Prompt.
Every entry below should appear in the answer exactly as written, apart from the pictures.

Data provided.
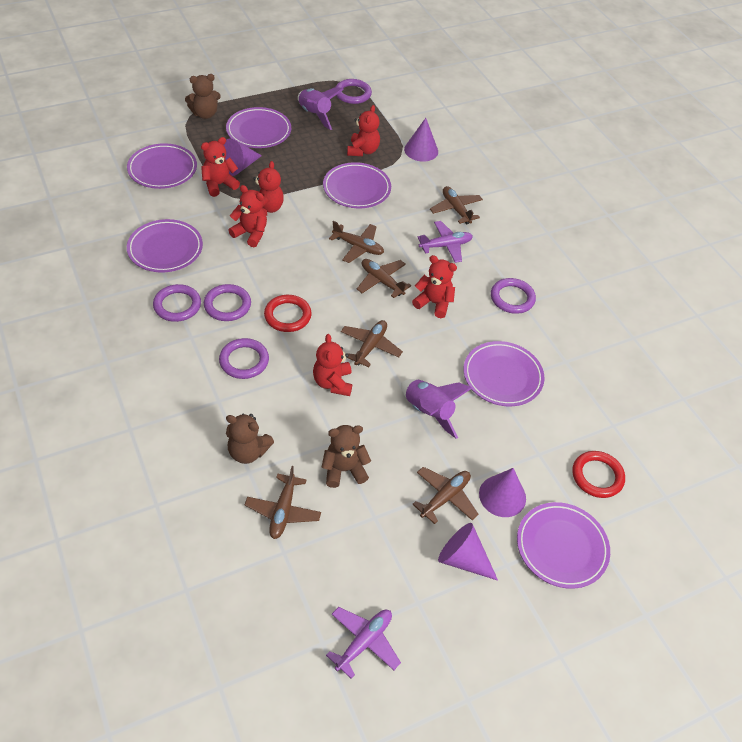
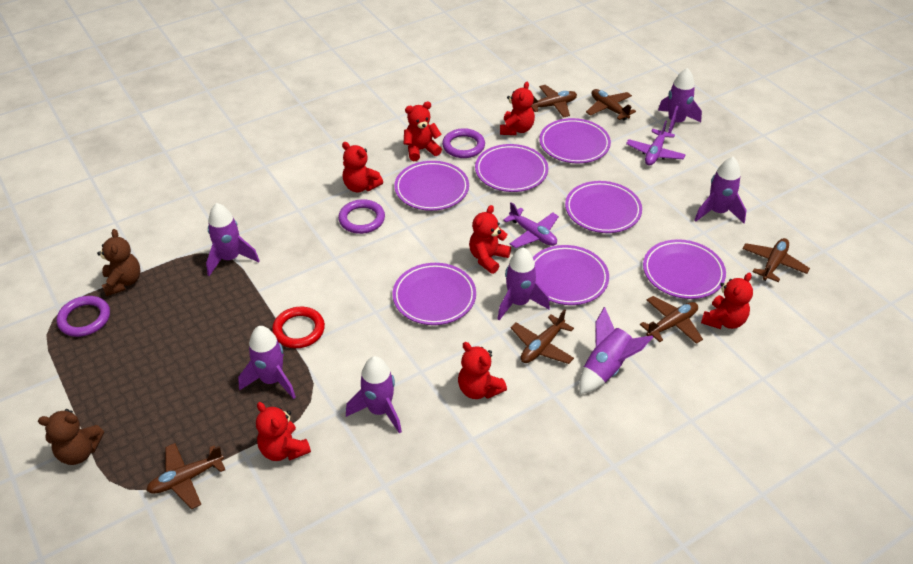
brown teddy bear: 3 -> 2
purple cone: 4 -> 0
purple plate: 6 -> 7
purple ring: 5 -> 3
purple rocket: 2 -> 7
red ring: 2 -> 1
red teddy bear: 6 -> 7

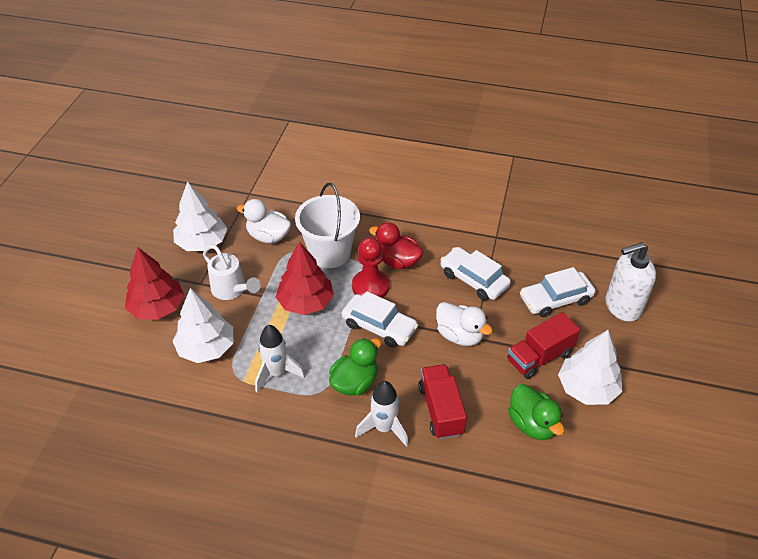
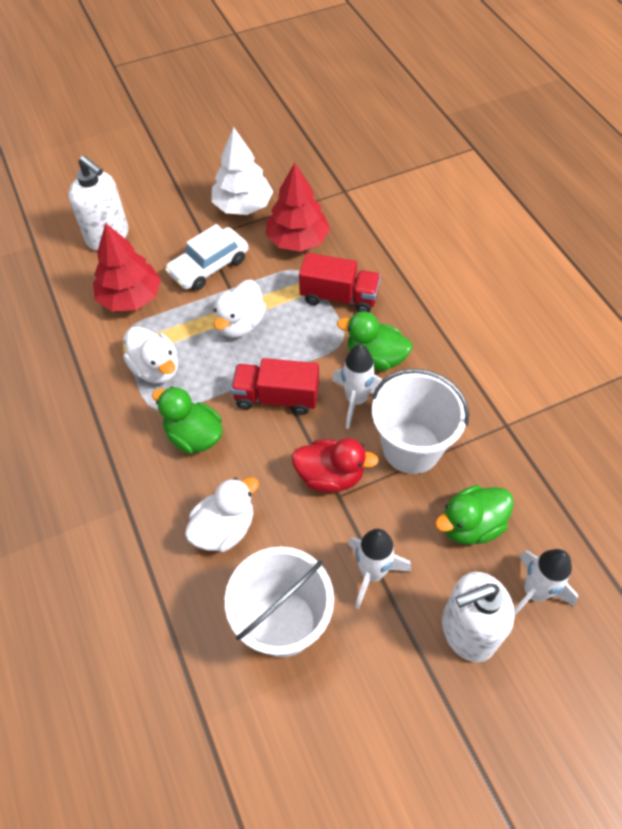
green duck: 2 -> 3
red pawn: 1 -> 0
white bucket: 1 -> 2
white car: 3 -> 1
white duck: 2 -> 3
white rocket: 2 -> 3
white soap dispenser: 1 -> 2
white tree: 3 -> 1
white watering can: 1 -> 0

Written answer.
brown teddy bear: 3 -> 2
purple cone: 4 -> 0
purple plate: 6 -> 7
purple ring: 5 -> 3
purple rocket: 2 -> 7
red ring: 2 -> 1
red teddy bear: 6 -> 7

green duck: 2 -> 3
red pawn: 1 -> 0
white bucket: 1 -> 2
white car: 3 -> 1
white duck: 2 -> 3
white rocket: 2 -> 3
white soap dispenser: 1 -> 2
white tree: 3 -> 1
white watering can: 1 -> 0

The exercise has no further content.